Work to complete ::
Please output the line containing "BAT2: 4.5V (plus" and all lines that follow it in the data below, exactly, with no pictures.

Working data ::
※

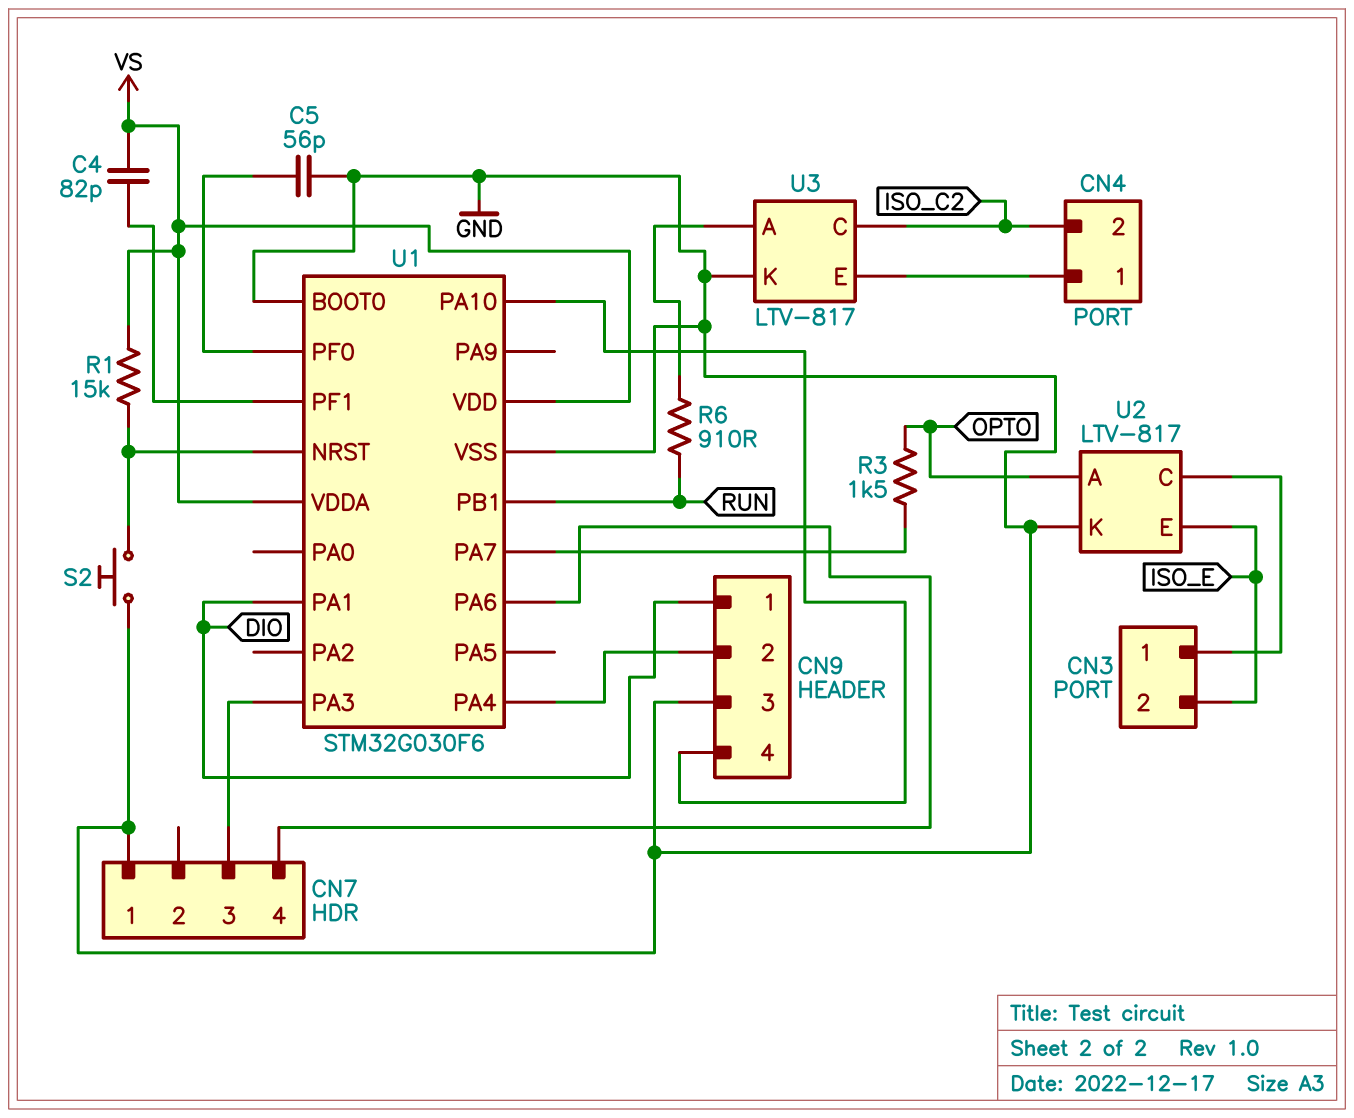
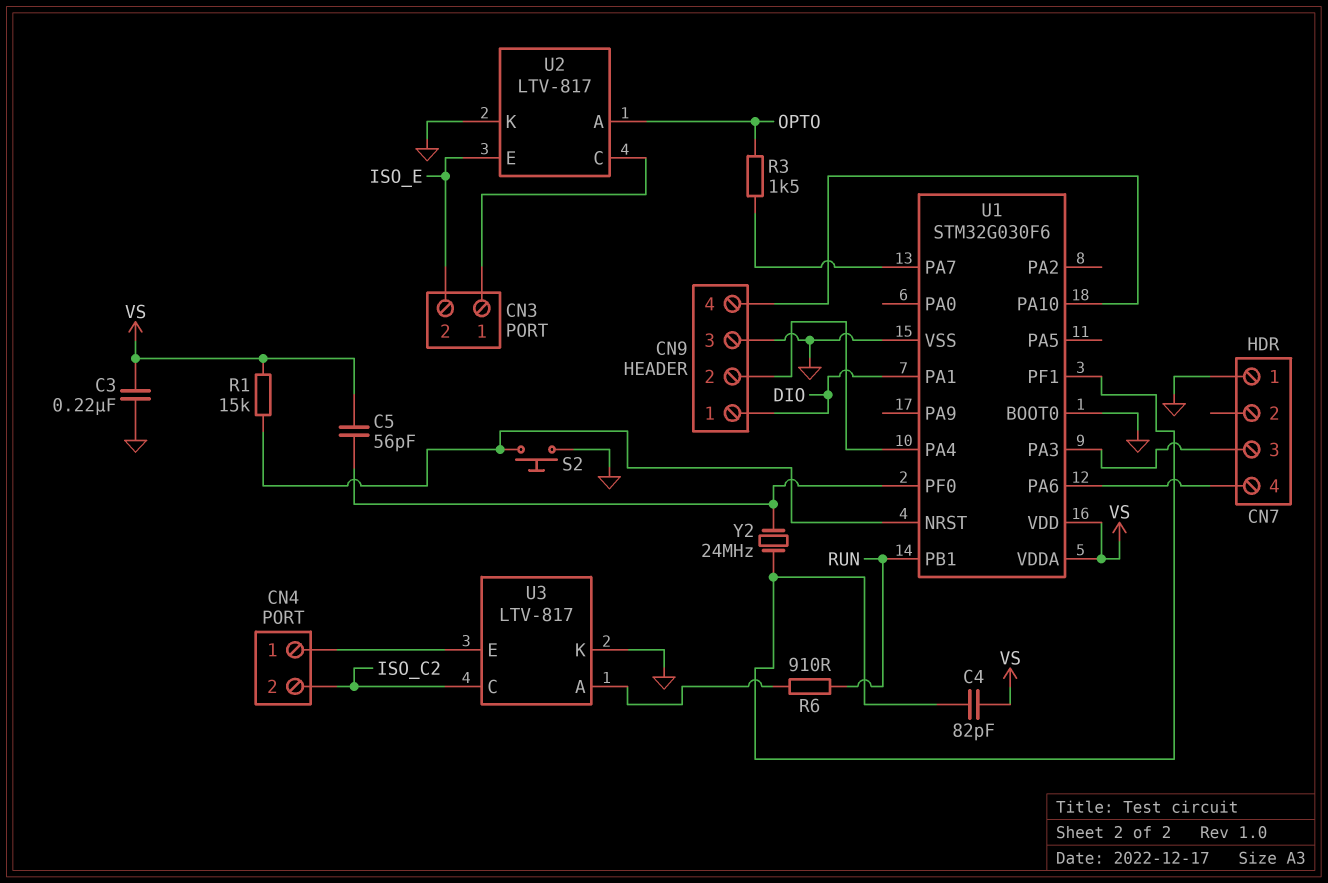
C3: none -> 220nF (GND, VS)
C5: 56pF (GND, U1/PF0) -> 56pF (U1/PF0, VS)
Y2: none -> 24MHz (U1/PF0, U1/PF1)

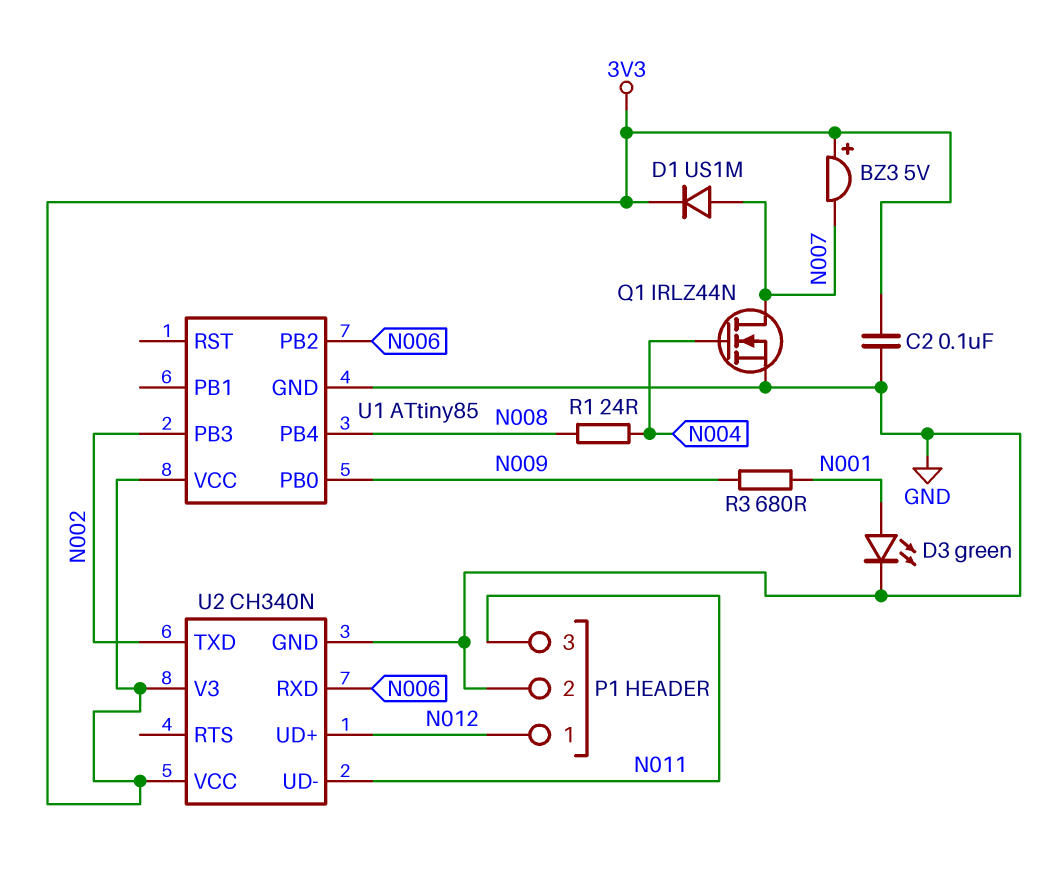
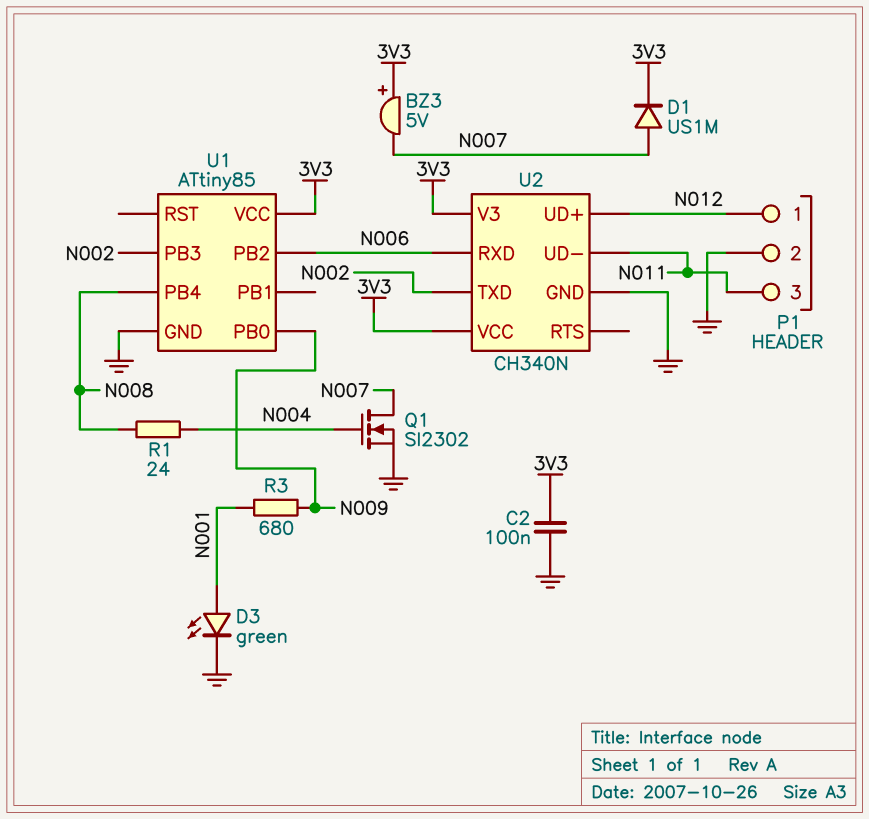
Q1: NMOS IRLZ44N (G N004, D N007, S GND) -> NMOS SI2302 (G N004, D N007, S GND)

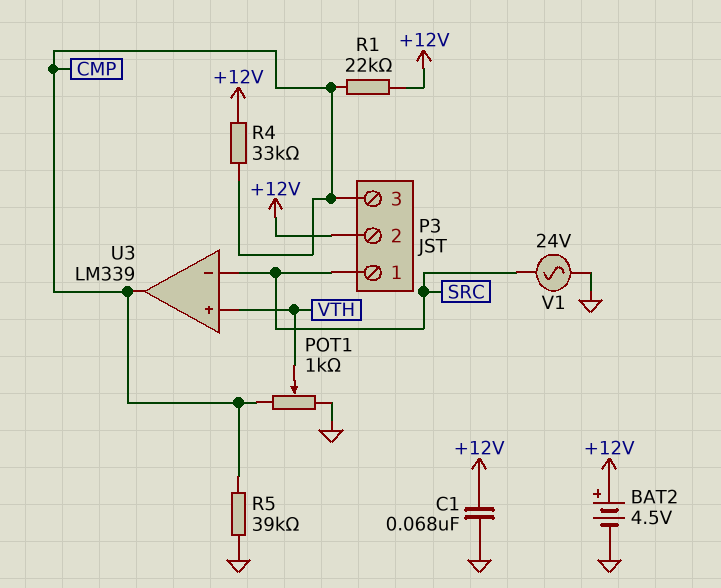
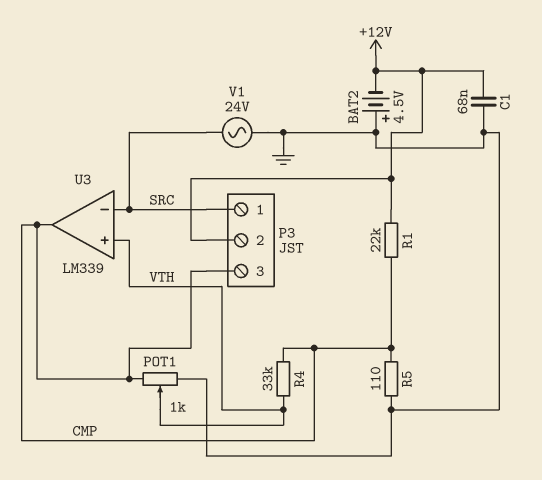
BAT2: 4.5V (plus +12V, minus GND) -> 4.5V (plus GND, minus +12V)
R4: 33k (+12V, CMP) -> 33k (CMP, VTH)
R5: 39k (CMP, GND) -> 110 (CMP, GND)

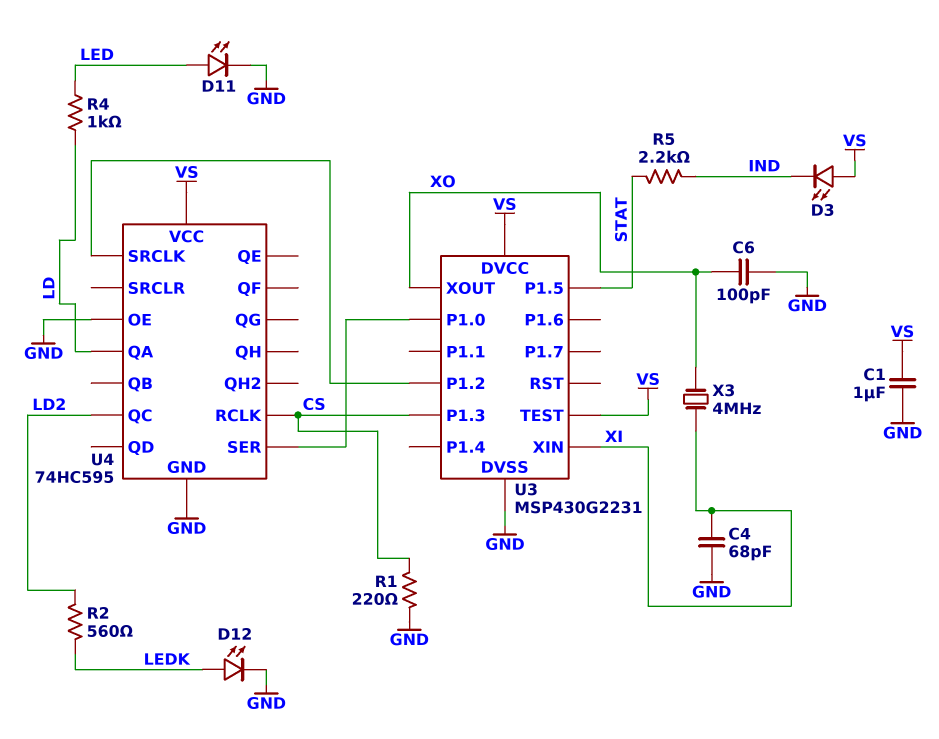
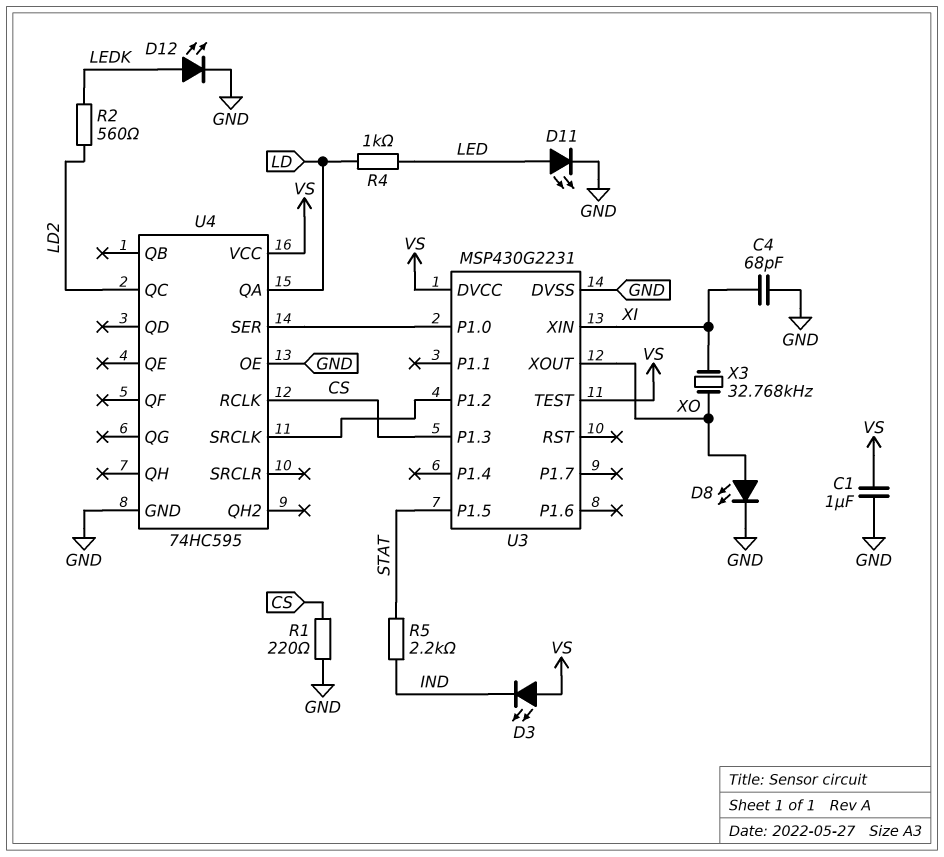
C6: 100pF (GND, XO) -> none
D8: none -> LED (A XO, K GND)
X3: 4MHz (XI, XO) -> 32.768kHz (XI, XO)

※

Solved exercise ::
BAT2: 4.5V (plus +12V, minus GND) -> 4.5V (plus GND, minus +12V)
R4: 33k (+12V, CMP) -> 33k (CMP, VTH)
R5: 39k (CMP, GND) -> 110 (CMP, GND)

C6: 100pF (GND, XO) -> none
D8: none -> LED (A XO, K GND)
X3: 4MHz (XI, XO) -> 32.768kHz (XI, XO)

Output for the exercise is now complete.